Brief: Nothing but the line holding "R4: 15k (+9V, SCL) -> 15k (GND, SCL)" and the lines after it, through the end of the records, should be set down, each exactly as it is.

Records from a collection:
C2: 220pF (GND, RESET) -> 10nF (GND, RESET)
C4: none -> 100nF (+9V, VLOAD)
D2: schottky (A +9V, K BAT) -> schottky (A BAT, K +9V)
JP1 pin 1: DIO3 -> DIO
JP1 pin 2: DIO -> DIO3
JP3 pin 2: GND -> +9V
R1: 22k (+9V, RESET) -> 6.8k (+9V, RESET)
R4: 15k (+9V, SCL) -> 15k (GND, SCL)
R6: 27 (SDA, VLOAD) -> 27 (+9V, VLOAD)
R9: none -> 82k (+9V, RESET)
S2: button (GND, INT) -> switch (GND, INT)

Your solution:
R4: 15k (+9V, SCL) -> 15k (GND, SCL)
R6: 27 (SDA, VLOAD) -> 27 (+9V, VLOAD)
R9: none -> 82k (+9V, RESET)
S2: button (GND, INT) -> switch (GND, INT)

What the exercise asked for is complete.